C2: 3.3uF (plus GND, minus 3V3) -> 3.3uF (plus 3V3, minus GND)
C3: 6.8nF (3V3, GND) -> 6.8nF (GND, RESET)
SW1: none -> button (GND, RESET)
...
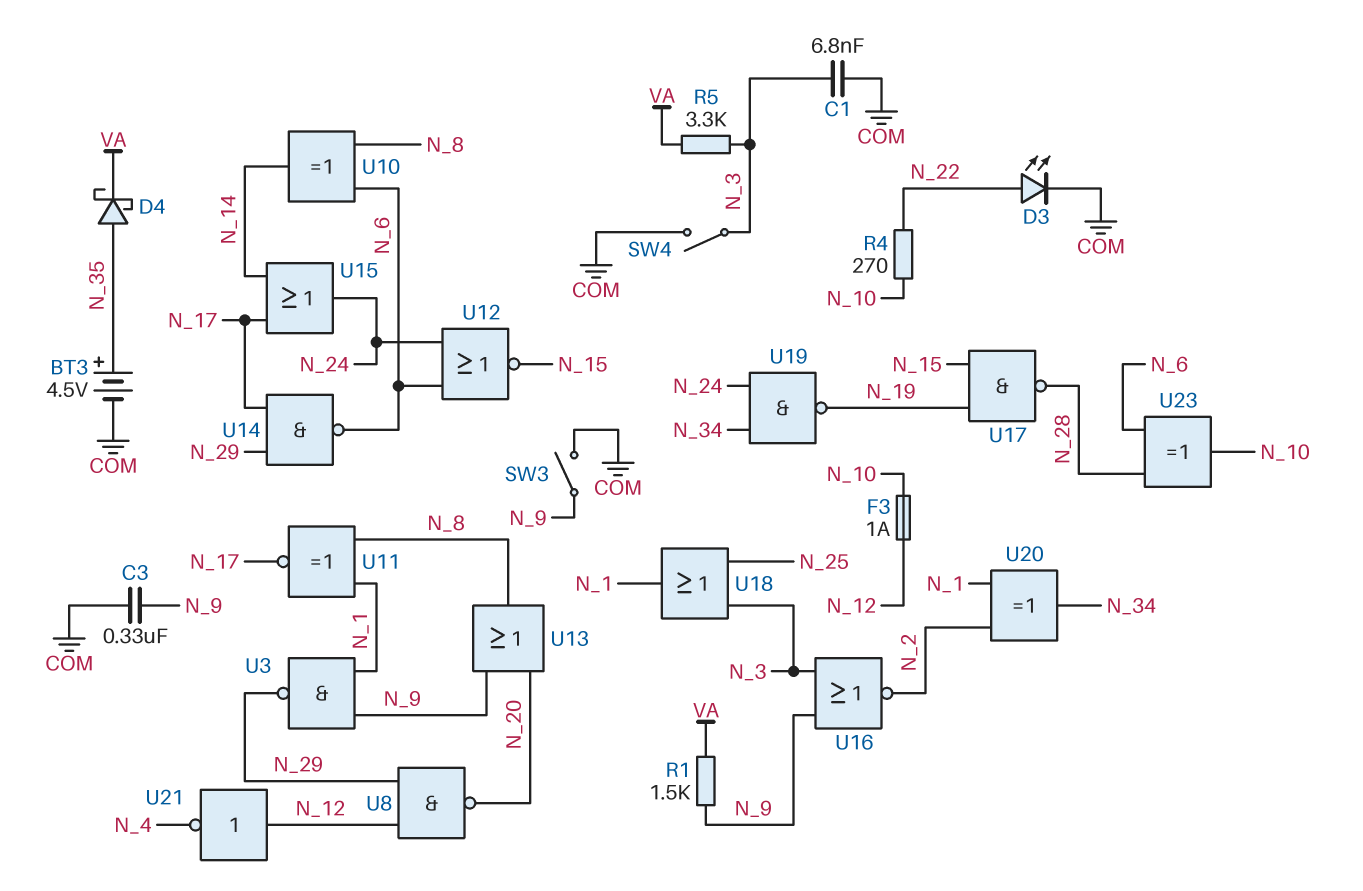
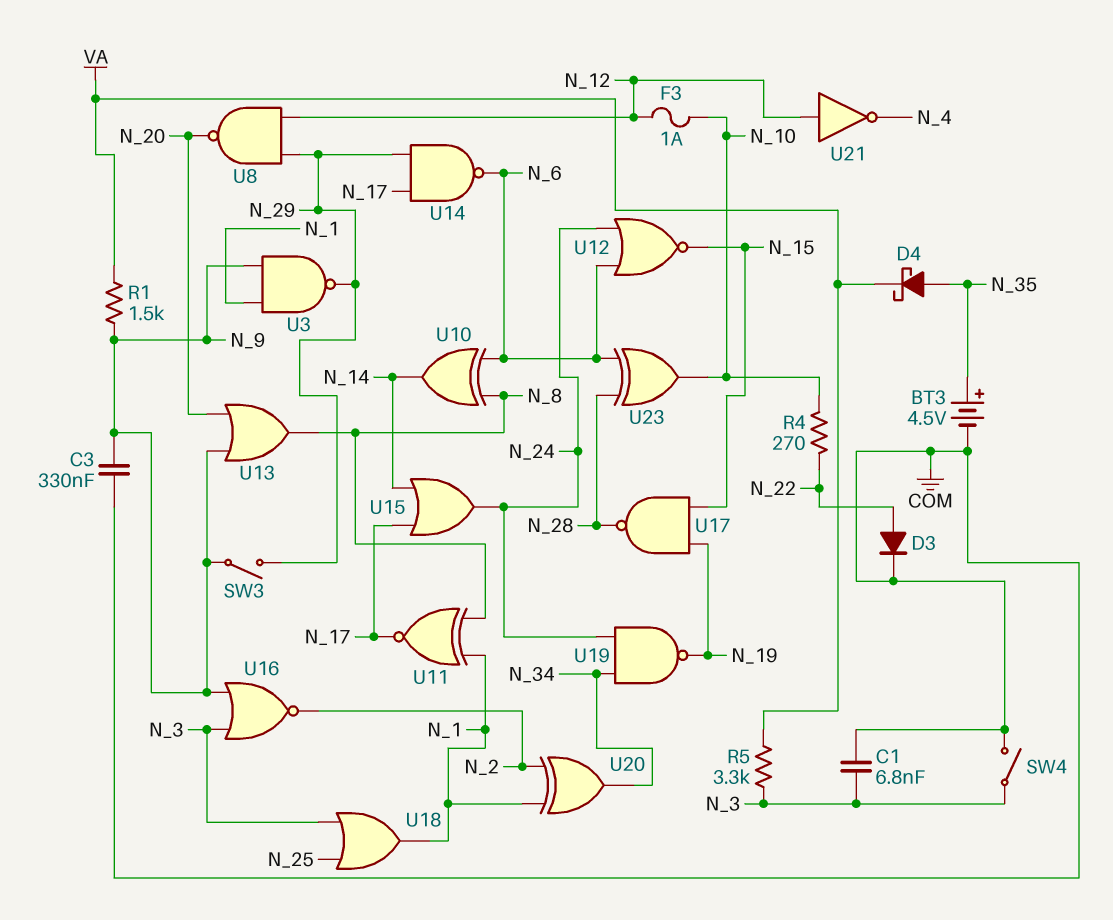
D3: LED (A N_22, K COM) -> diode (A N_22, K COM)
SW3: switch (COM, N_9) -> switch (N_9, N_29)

*WHAT IS NEEDED*
Extract every line of the records above that contains the word "RESET".

*COMPLETED EXERCISE*
C3: 6.8nF (3V3, GND) -> 6.8nF (GND, RESET)
SW1: none -> button (GND, RESET)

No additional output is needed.